## TASK GOAL
Return the data exactly, apart from leaving out the pictures.

## SUPPLIED MATERIAL
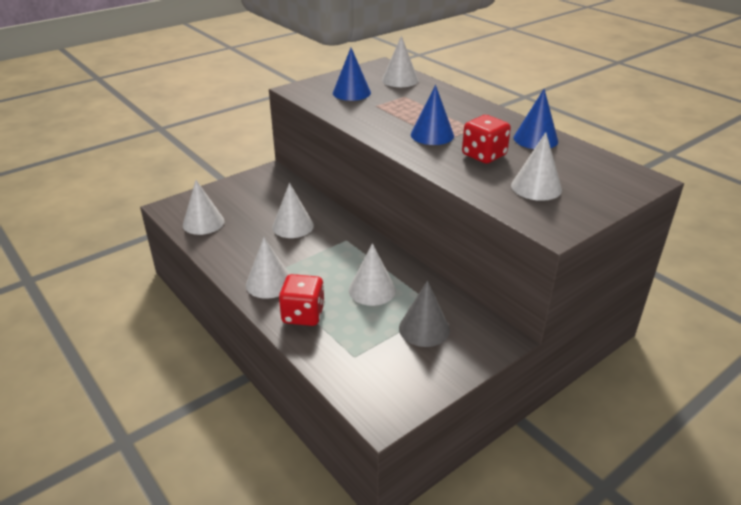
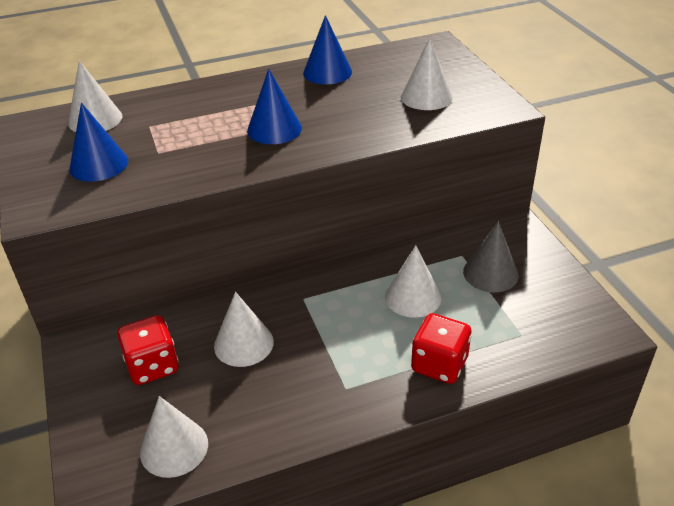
camera: 70 degrees left, 5 degrees up
(269, 283) = (364, 388): white cone -> none
(484, 155) = (344, 108): red dice -> red dice (152, 366)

## EXERCISE RESULT
camera: 70 degrees left, 5 degrees up
(269, 283) = (364, 388): white cone -> none
(484, 155) = (344, 108): red dice -> red dice (152, 366)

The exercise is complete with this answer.